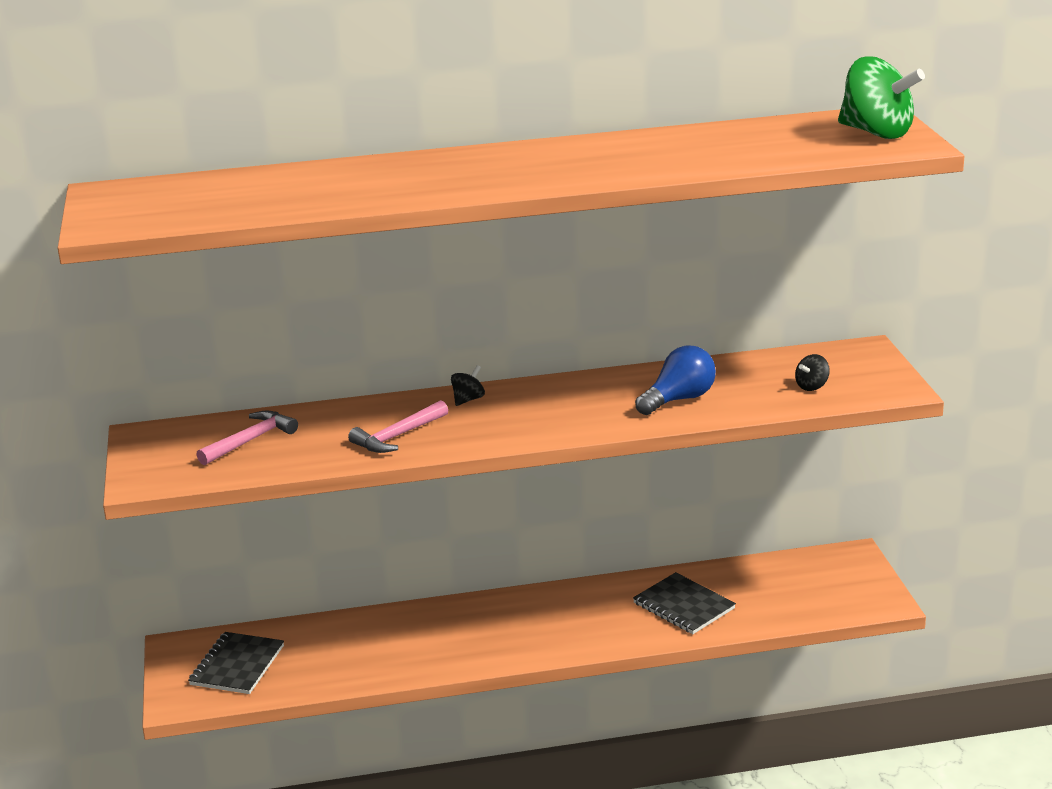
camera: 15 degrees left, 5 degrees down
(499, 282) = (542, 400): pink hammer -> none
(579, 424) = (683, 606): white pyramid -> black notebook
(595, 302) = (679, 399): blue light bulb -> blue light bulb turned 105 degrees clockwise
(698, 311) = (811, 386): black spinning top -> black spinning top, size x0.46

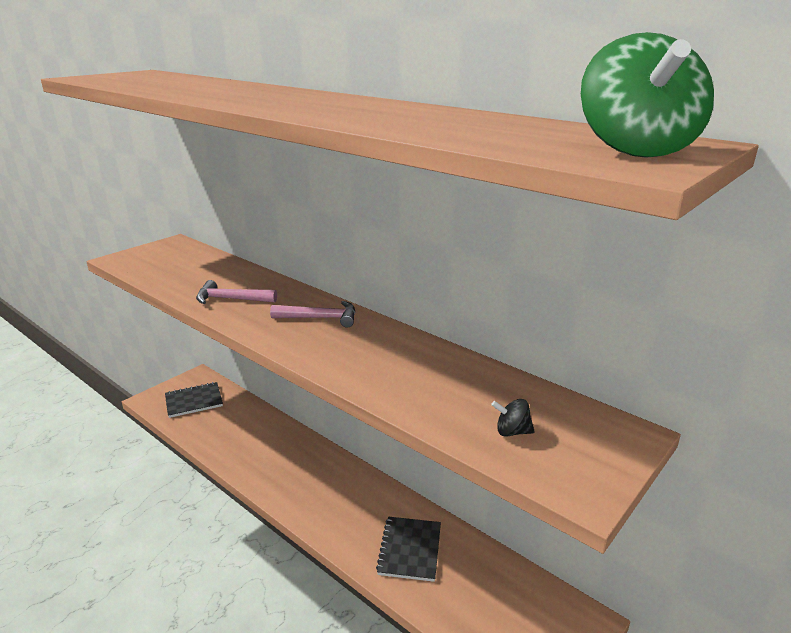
camera: 50 degrees right, 0 degrees up
(251, 440) = (189, 266): pink hammer -> pink hammer (320, 318)
(468, 399) = (306, 301): black spinning top -> none
(679, 399) = (401, 375): blue light bulb -> none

======

◆ What needs to be done: Search the records above for the string "pink". Report each line that has it.

◆ Worked solution:
(499, 282) = (542, 400): pink hammer -> none
(251, 440) = (189, 266): pink hammer -> pink hammer (320, 318)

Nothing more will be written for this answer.